╔══
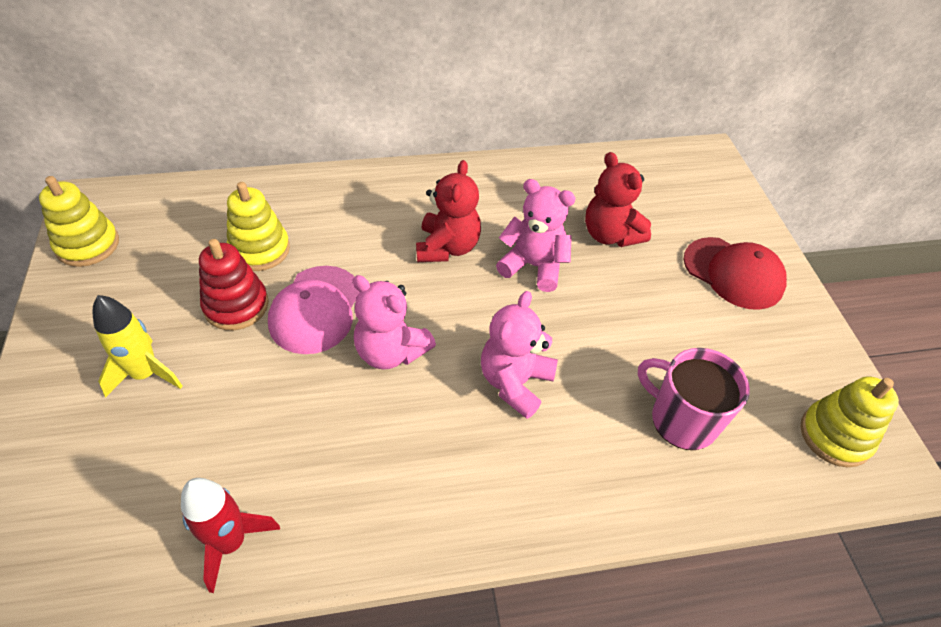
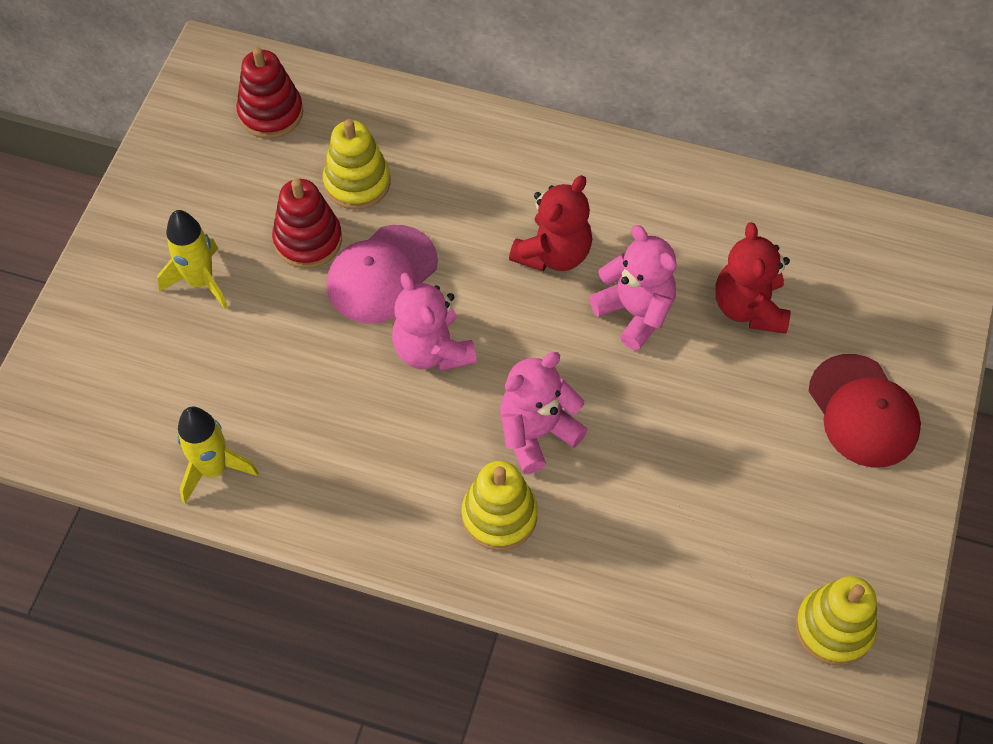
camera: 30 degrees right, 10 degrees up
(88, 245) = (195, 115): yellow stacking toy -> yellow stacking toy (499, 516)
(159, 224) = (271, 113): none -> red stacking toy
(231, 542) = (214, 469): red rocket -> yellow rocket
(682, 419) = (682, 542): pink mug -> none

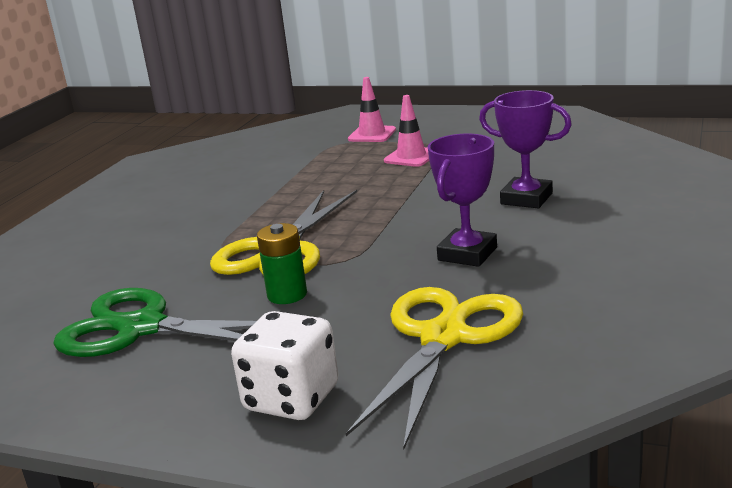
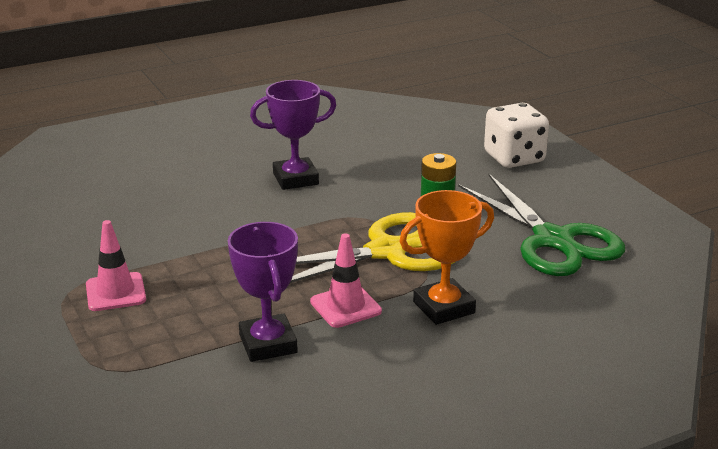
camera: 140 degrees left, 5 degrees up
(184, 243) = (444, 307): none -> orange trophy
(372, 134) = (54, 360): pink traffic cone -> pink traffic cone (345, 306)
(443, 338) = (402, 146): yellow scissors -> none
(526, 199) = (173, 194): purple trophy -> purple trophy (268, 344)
╚══
### Task to complete
Look over the records. Copy the lines that include the word "none".

### Output
(159, 224) = (271, 113): none -> red stacking toy
(682, 419) = (682, 542): pink mug -> none
(184, 243) = (444, 307): none -> orange trophy
(443, 338) = (402, 146): yellow scissors -> none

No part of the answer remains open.